(Stored data)
· · · · · · ·
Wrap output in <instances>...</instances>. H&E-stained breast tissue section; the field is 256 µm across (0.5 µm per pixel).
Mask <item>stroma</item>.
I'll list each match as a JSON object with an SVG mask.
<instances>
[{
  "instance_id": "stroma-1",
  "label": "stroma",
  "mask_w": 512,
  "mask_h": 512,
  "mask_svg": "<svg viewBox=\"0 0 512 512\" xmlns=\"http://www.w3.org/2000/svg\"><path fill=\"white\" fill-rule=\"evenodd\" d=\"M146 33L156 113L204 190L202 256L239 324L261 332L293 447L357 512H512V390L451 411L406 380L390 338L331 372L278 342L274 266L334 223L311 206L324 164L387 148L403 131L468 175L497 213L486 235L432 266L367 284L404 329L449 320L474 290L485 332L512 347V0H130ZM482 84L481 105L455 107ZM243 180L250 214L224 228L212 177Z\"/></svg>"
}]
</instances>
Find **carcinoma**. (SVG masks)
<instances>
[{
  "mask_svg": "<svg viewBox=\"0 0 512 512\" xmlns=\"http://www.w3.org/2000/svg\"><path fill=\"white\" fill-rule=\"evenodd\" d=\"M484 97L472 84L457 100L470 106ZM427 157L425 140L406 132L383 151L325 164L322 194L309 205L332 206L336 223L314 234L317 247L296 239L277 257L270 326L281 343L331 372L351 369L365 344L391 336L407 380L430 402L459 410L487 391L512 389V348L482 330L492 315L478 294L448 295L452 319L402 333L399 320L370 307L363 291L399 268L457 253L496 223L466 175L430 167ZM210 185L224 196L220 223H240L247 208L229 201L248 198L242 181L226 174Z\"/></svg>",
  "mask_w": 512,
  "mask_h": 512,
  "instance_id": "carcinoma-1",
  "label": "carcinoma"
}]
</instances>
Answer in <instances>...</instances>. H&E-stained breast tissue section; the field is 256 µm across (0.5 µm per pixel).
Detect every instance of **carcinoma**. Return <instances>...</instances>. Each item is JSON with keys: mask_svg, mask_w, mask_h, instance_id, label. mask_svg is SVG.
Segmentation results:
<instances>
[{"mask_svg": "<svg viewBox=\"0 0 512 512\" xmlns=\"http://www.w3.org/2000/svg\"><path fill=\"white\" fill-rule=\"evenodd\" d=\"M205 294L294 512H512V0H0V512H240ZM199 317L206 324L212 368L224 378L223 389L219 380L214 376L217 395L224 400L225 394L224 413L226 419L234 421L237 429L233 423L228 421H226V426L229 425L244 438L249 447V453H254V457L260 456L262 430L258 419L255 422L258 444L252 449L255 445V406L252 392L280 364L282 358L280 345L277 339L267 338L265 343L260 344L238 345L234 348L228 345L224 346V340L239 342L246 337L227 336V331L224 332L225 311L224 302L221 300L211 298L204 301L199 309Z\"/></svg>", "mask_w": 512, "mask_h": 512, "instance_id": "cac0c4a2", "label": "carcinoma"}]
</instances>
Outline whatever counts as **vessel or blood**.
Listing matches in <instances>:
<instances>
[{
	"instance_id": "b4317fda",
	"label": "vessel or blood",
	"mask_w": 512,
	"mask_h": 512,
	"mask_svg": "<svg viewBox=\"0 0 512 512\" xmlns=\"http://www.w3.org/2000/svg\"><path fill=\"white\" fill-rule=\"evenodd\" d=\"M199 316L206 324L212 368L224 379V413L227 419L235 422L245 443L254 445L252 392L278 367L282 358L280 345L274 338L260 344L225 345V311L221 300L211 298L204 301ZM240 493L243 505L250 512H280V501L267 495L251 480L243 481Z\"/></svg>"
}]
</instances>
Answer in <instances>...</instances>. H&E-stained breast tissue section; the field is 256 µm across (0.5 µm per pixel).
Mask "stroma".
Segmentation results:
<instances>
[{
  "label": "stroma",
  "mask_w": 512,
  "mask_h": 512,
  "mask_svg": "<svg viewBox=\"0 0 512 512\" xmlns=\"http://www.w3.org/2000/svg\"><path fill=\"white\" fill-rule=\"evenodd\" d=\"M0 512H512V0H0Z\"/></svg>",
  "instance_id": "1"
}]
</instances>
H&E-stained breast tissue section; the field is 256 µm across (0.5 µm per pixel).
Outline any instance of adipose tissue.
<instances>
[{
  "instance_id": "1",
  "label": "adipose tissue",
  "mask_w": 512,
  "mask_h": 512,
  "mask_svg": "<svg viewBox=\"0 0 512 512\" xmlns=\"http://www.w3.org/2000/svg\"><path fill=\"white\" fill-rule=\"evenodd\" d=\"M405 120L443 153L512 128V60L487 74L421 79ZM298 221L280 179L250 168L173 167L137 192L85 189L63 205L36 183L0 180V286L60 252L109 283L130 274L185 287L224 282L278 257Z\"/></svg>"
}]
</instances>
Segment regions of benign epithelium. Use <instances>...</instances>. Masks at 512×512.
· · · · · · ·
Objective = Out of the material above, select every line that holds the string "across".

Solution for this task =
Wrap output in <instances>...</instances>. H&E-stained breast tissue section; the field is 256 µm across (0.5 µm per pixel).
Answer in <instances>...</instances>. H&E-stained breast tissue section; the field is 256 µm across (0.5 µm per pixel).
Answer in <instances>...</instances>. H&E-stained breast tissue section; the field is 256 µm across (0.5 µm per pixel).
H&E-stained breast tissue section; the field is 256 µm across (0.5 µm per pixel).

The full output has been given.